> _TASK REQUIREMENTS_:
Would you restate each entry word for word, omitting the pictures?

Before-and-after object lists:
-*-
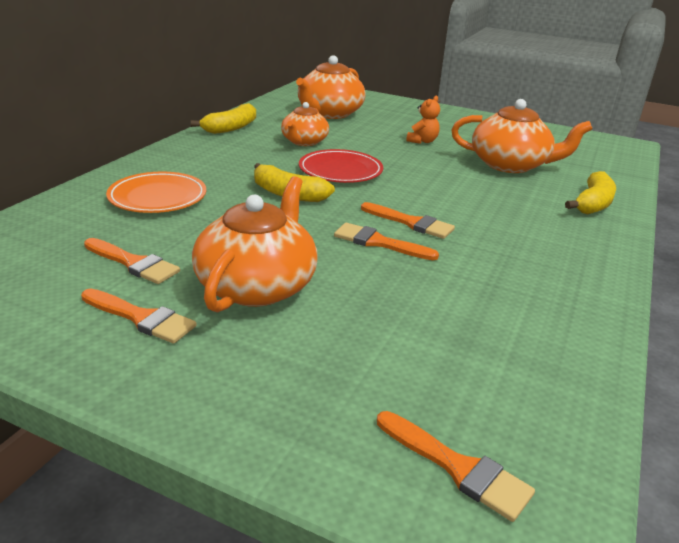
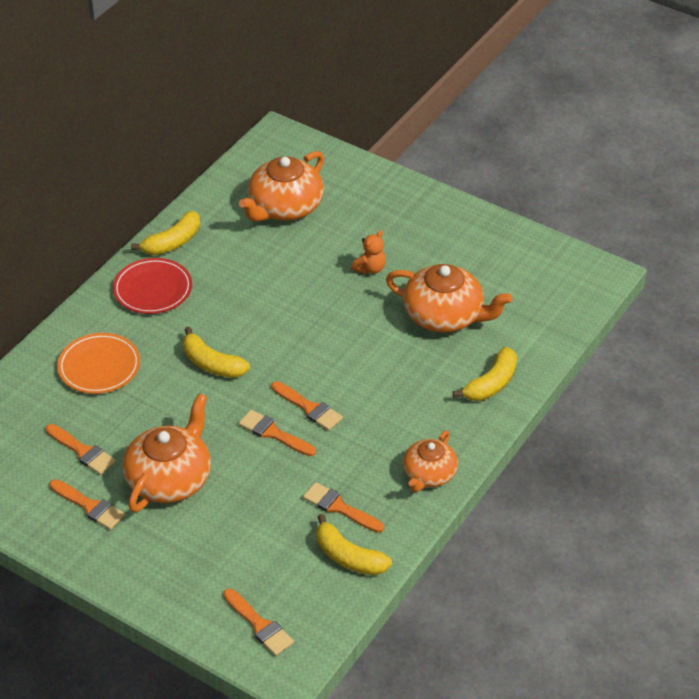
camera: 10 degrees right, 15 degrees up
(304, 142) = (244, 271): orange teapot -> orange teapot (429, 474)
(340, 170) = (268, 325): red plate -> red plate (153, 289)
(498, 306) = (339, 507): none -> orange brush
(545, 360) = (348, 557): none -> yellow banana

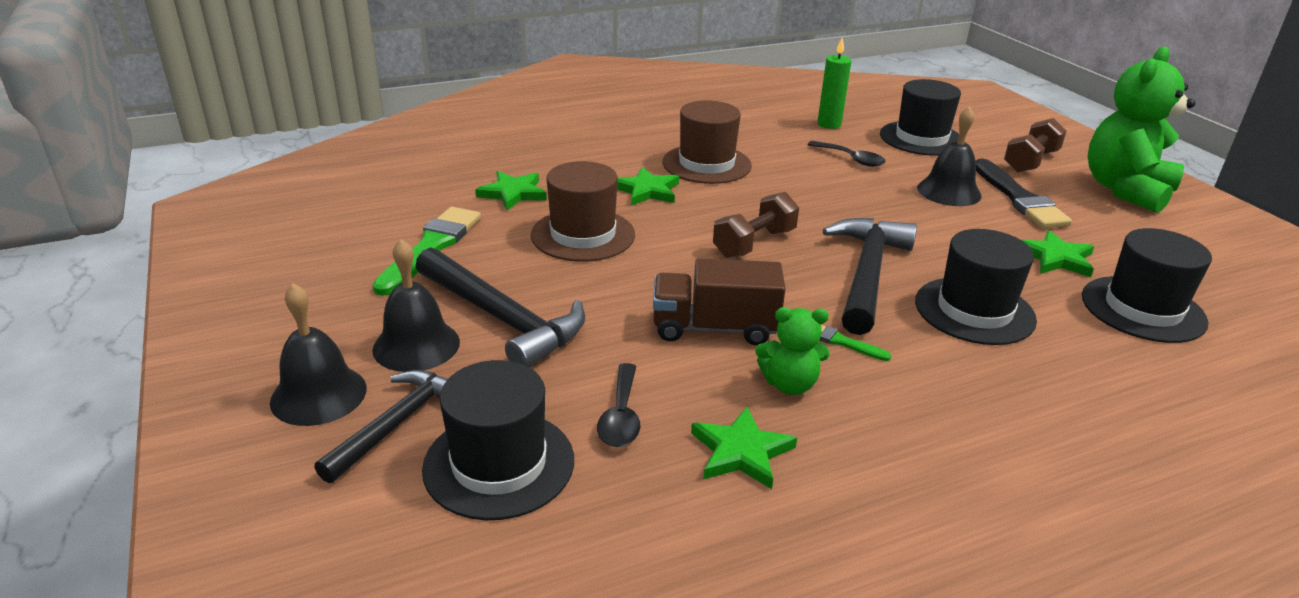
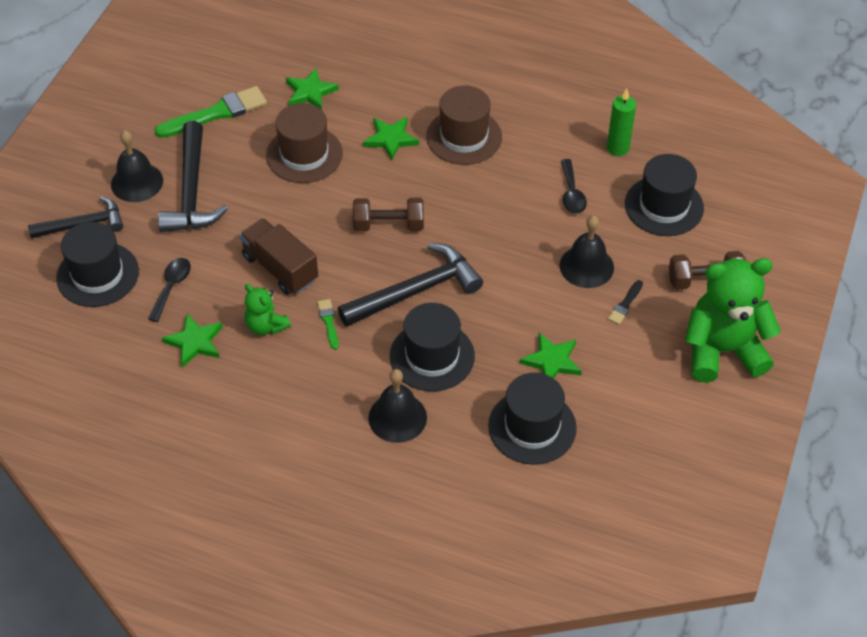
camera: 45 degrees right, 20 degrees up
(318, 395) = (70, 185): black bell -> black bell (397, 417)
(621, 416) = (171, 287): black spoon -> black spoon turned 150 degrees clockwise
(1019, 198) = (625, 304): black brush -> black brush, size x0.48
-*-
> _EXERCISE RESPONSE_:
camera: 10 degrees right, 15 degrees up
(304, 142) = (244, 271): orange teapot -> orange teapot (429, 474)
(340, 170) = (268, 325): red plate -> red plate (153, 289)
(498, 306) = (339, 507): none -> orange brush
(545, 360) = (348, 557): none -> yellow banana

camera: 45 degrees right, 20 degrees up
(318, 395) = (70, 185): black bell -> black bell (397, 417)
(621, 416) = (171, 287): black spoon -> black spoon turned 150 degrees clockwise
(1019, 198) = (625, 304): black brush -> black brush, size x0.48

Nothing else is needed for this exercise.